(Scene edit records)

Start of Block

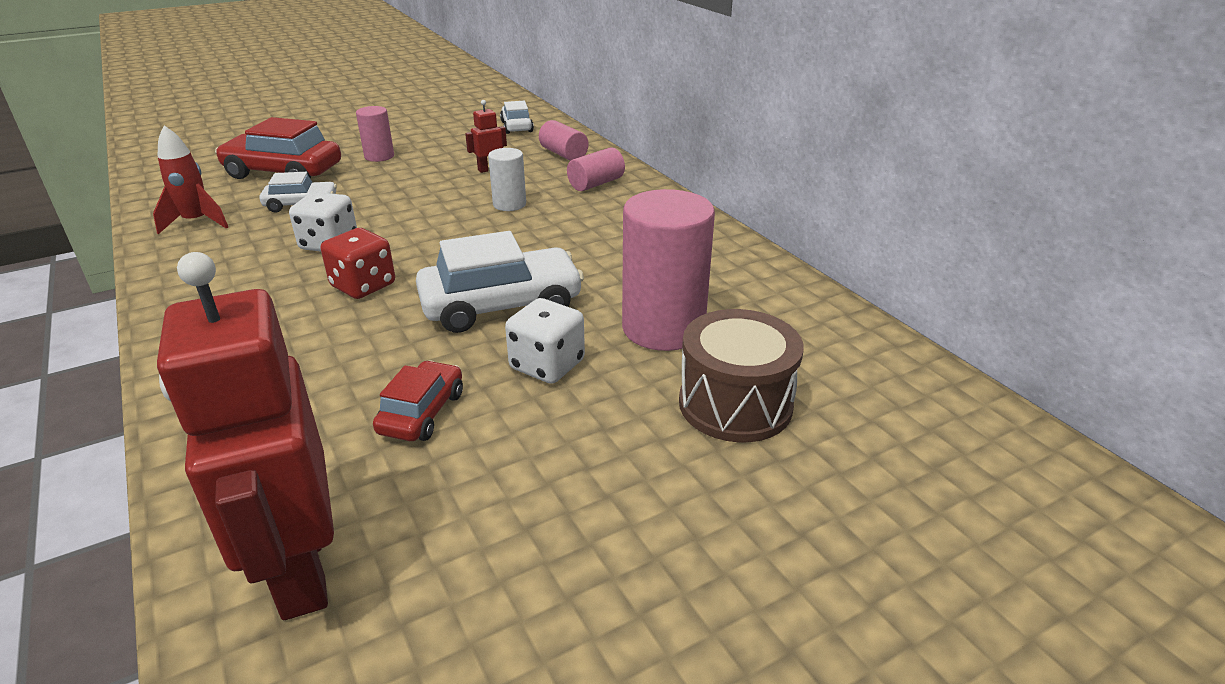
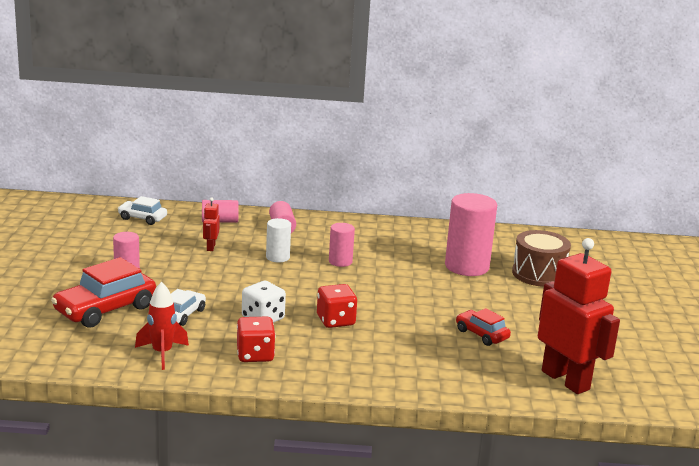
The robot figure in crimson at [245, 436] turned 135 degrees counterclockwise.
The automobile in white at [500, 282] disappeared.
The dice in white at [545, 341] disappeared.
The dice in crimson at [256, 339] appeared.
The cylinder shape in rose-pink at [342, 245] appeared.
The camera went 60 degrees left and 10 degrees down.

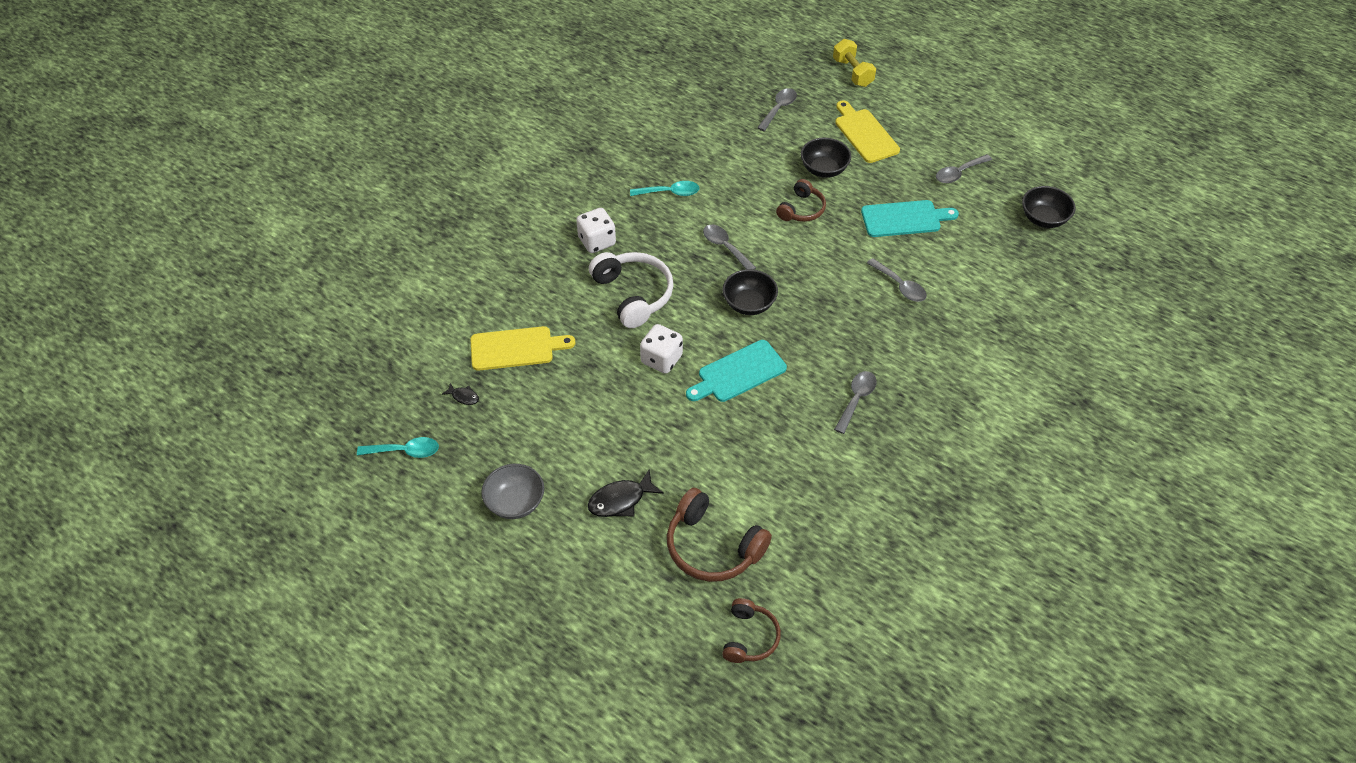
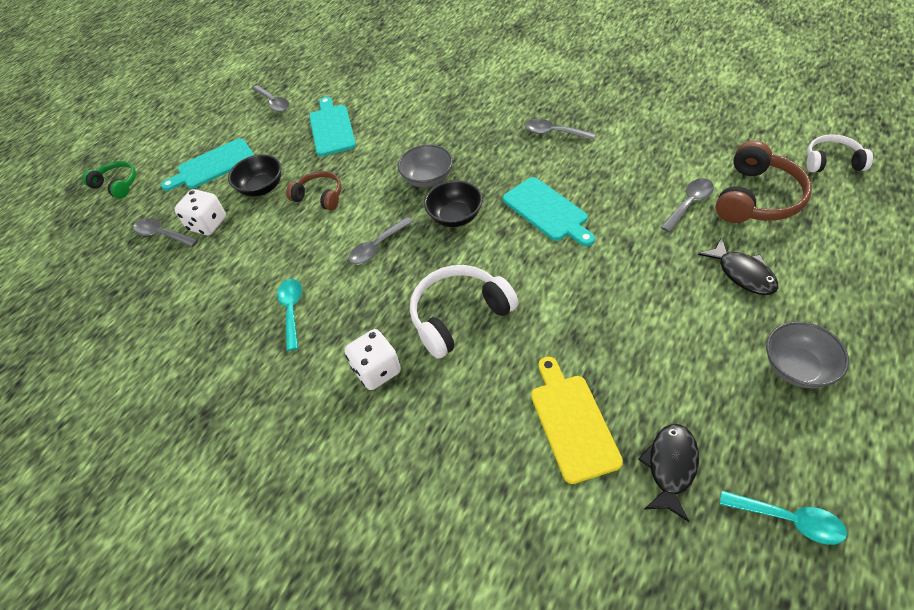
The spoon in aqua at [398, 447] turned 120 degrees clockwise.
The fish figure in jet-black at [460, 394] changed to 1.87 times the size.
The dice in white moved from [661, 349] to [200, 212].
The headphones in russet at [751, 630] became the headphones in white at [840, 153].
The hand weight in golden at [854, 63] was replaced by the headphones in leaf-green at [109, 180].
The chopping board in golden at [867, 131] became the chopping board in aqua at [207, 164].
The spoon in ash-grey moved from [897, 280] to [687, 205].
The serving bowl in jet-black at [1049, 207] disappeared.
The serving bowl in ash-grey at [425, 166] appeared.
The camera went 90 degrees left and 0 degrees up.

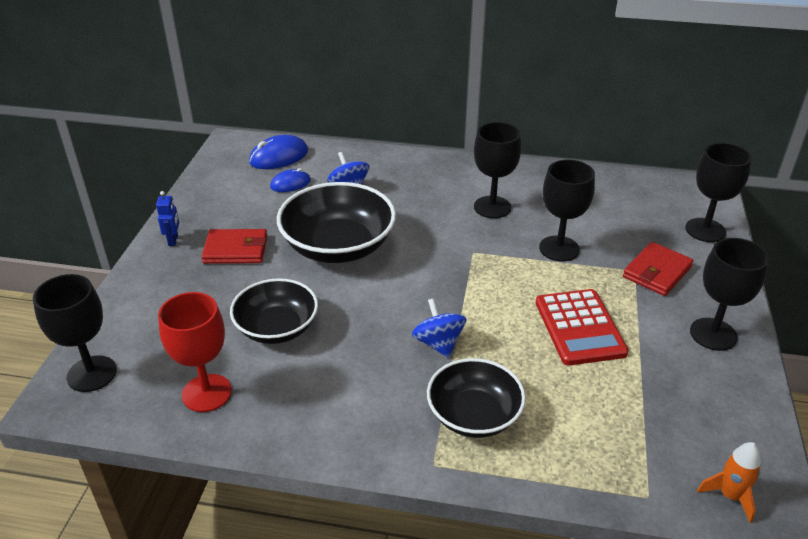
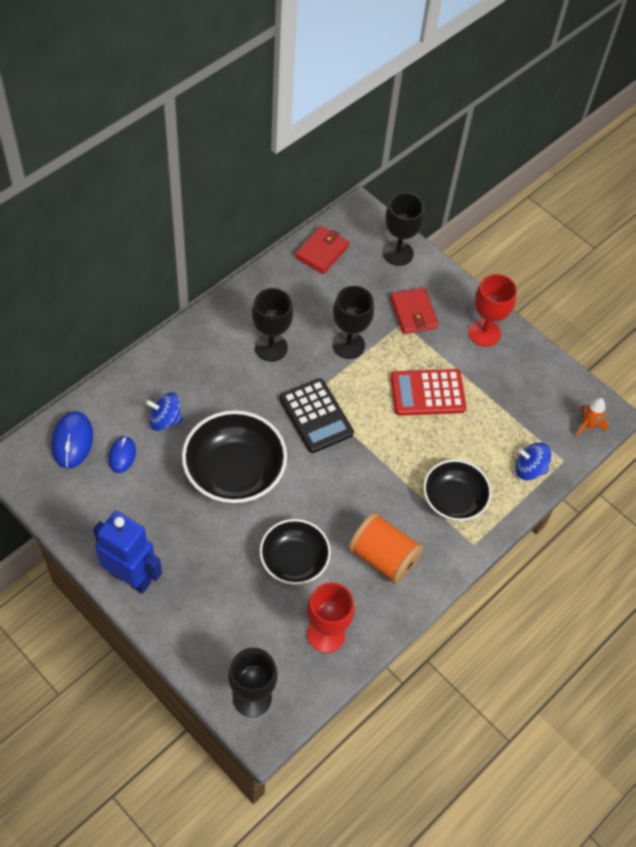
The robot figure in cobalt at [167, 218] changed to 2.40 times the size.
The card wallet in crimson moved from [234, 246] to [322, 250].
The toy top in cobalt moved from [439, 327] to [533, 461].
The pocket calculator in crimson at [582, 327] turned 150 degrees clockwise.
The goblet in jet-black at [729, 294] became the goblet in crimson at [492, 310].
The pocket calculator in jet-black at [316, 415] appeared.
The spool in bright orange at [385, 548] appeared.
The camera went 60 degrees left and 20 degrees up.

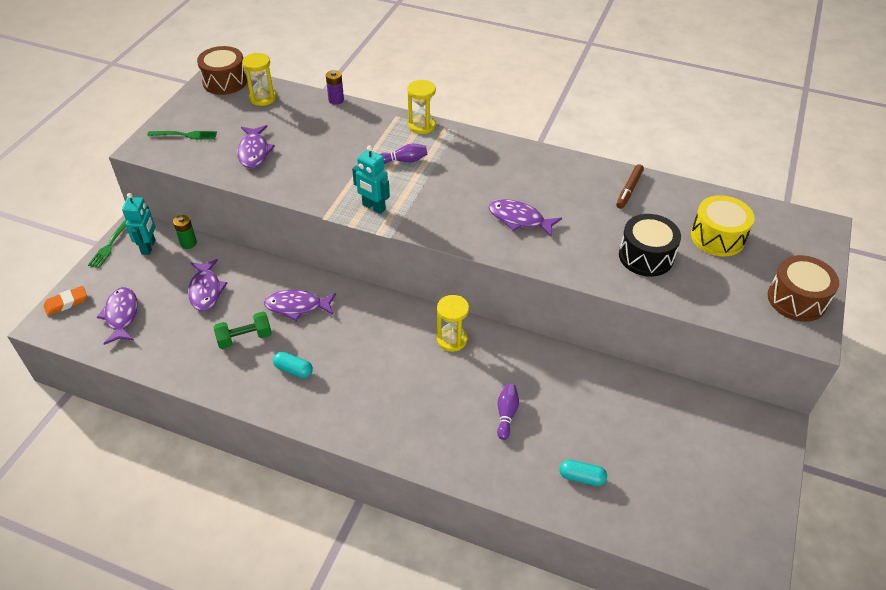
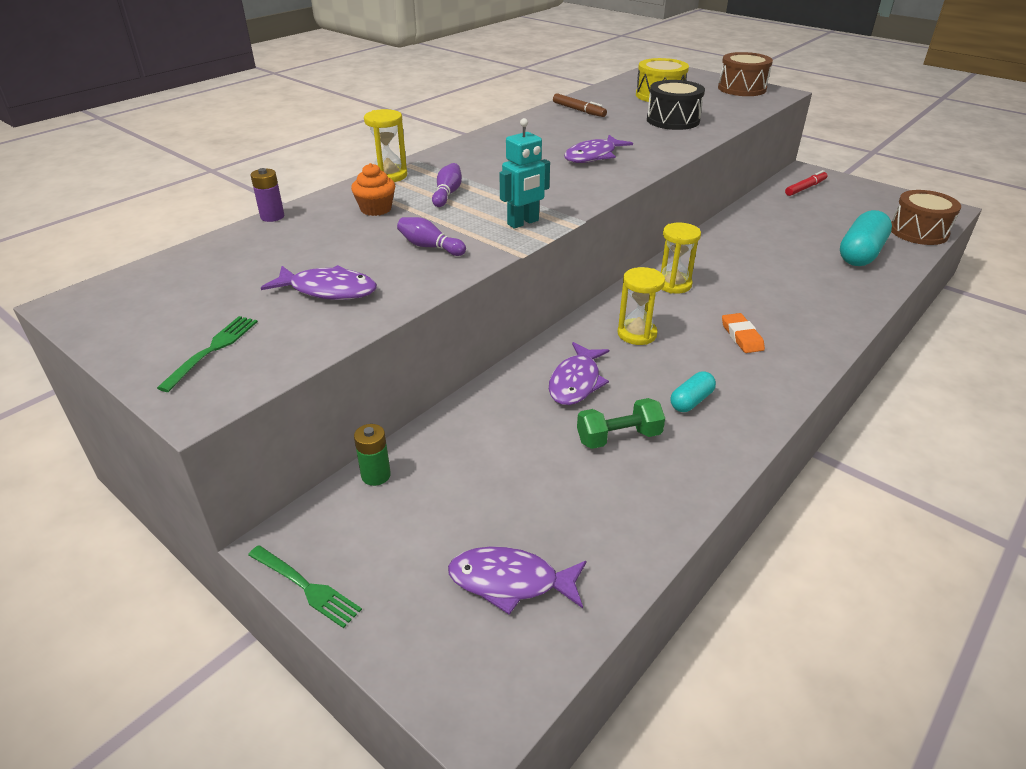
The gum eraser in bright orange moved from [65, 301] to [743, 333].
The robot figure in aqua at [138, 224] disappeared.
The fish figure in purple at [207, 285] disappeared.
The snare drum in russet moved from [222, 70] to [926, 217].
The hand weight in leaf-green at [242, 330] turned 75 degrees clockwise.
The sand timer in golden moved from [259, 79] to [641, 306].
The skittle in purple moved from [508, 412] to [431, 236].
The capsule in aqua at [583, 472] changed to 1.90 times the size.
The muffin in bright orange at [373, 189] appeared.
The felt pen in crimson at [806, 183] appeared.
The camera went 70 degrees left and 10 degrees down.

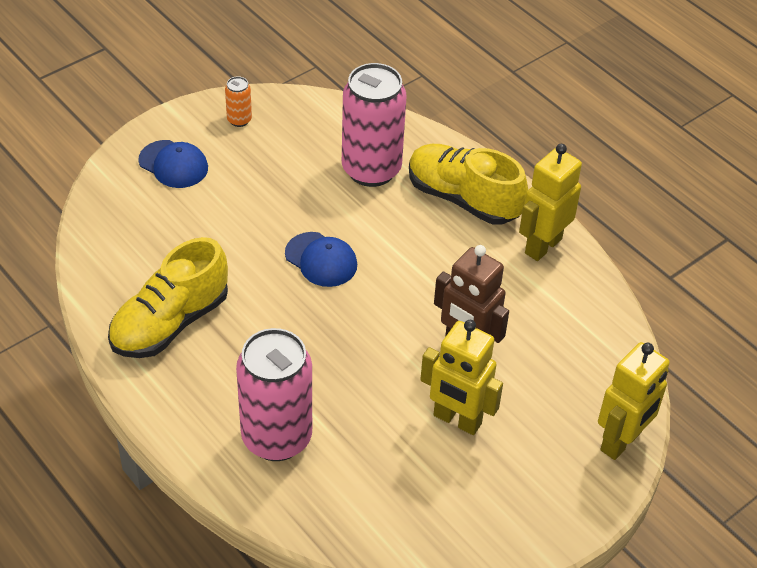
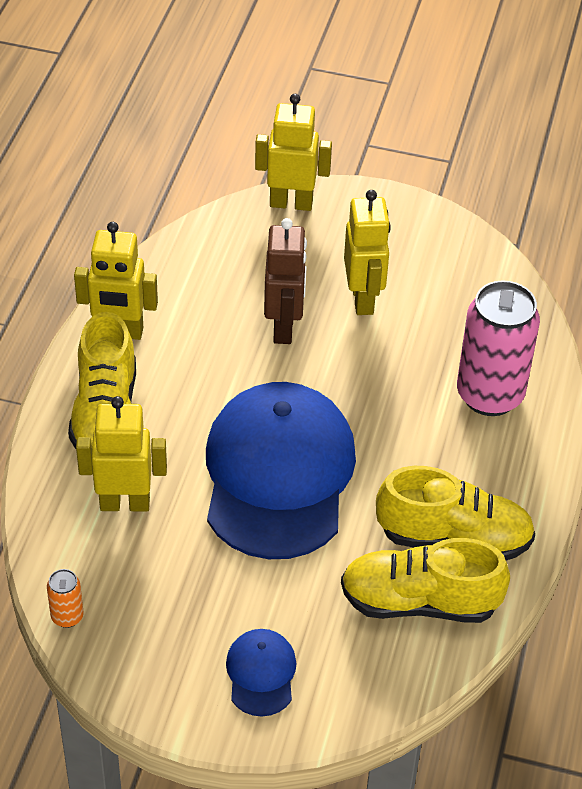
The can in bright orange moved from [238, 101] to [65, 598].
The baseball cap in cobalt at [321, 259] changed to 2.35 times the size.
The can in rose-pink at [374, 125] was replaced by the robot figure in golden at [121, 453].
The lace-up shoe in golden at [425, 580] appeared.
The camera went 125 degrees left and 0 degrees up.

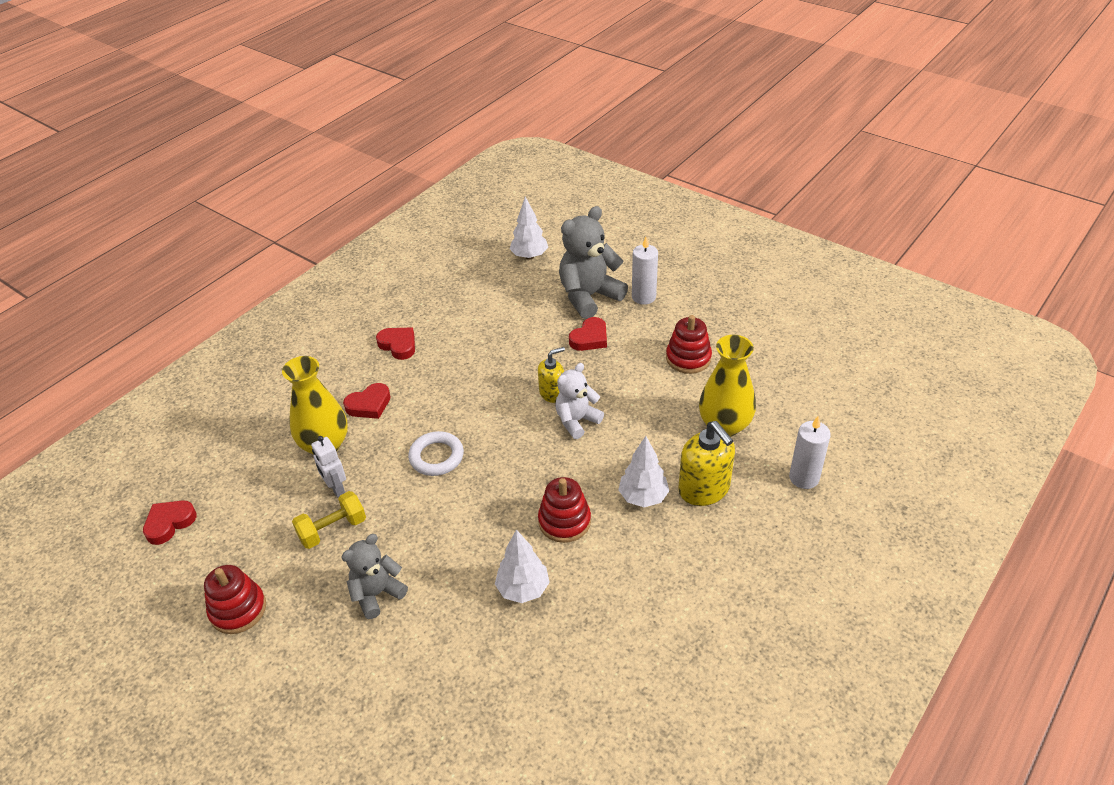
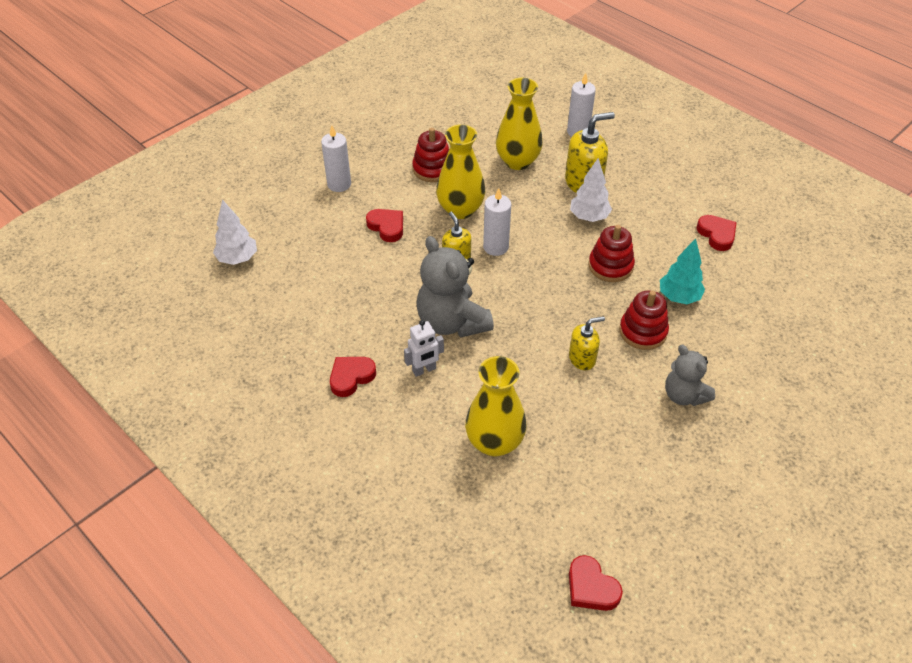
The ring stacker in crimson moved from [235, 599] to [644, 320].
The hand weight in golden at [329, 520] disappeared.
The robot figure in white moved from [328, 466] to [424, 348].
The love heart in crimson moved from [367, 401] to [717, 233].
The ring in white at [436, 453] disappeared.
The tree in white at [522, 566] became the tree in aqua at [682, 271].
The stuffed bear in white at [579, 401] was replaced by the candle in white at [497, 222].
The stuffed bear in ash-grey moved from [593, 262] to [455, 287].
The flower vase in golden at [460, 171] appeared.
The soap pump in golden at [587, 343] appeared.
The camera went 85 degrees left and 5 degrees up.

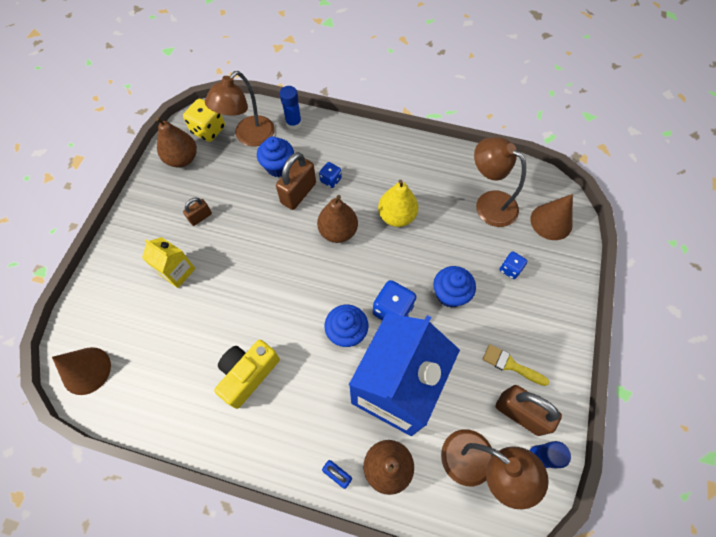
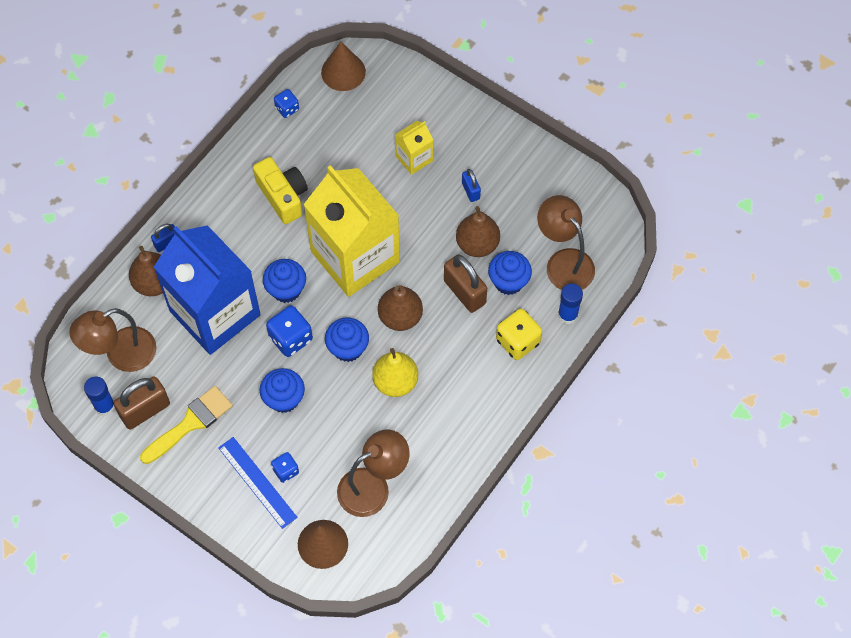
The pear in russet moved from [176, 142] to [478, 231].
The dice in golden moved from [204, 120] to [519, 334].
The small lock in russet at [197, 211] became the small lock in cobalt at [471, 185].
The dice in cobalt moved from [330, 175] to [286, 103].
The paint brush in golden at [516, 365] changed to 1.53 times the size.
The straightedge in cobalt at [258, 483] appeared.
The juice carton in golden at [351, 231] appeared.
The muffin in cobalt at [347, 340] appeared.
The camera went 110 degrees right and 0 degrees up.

End of Block

## What you have to do
The output is the stretch above from the line with "The pocket calculator in crimson" through the line with "The dice in golden", copied word for word with both ends kept and every picture dropped.

## Task result
The pocket calculator in crimson at [582, 327] turned 150 degrees clockwise.
The goblet in jet-black at [729, 294] became the goblet in crimson at [492, 310].
The pocket calculator in jet-black at [316, 415] appeared.
The spool in bright orange at [385, 548] appeared.
The camera went 60 degrees left and 20 degrees up.

The gum eraser in bright orange moved from [65, 301] to [743, 333].
The robot figure in aqua at [138, 224] disappeared.
The fish figure in purple at [207, 285] disappeared.
The snare drum in russet moved from [222, 70] to [926, 217].
The hand weight in leaf-green at [242, 330] turned 75 degrees clockwise.
The sand timer in golden moved from [259, 79] to [641, 306].
The skittle in purple moved from [508, 412] to [431, 236].
The capsule in aqua at [583, 472] changed to 1.90 times the size.
The muffin in bright orange at [373, 189] appeared.
The felt pen in crimson at [806, 183] appeared.
The camera went 70 degrees left and 10 degrees down.

The can in bright orange moved from [238, 101] to [65, 598].
The baseball cap in cobalt at [321, 259] changed to 2.35 times the size.
The can in rose-pink at [374, 125] was replaced by the robot figure in golden at [121, 453].
The lace-up shoe in golden at [425, 580] appeared.
The camera went 125 degrees left and 0 degrees up.

The ring stacker in crimson moved from [235, 599] to [644, 320].
The hand weight in golden at [329, 520] disappeared.
The robot figure in white moved from [328, 466] to [424, 348].
The love heart in crimson moved from [367, 401] to [717, 233].
The ring in white at [436, 453] disappeared.
The tree in white at [522, 566] became the tree in aqua at [682, 271].
The stuffed bear in white at [579, 401] was replaced by the candle in white at [497, 222].
The stuffed bear in ash-grey moved from [593, 262] to [455, 287].
The flower vase in golden at [460, 171] appeared.
The soap pump in golden at [587, 343] appeared.
The camera went 85 degrees left and 5 degrees up.

The pear in russet moved from [176, 142] to [478, 231].
The dice in golden moved from [204, 120] to [519, 334].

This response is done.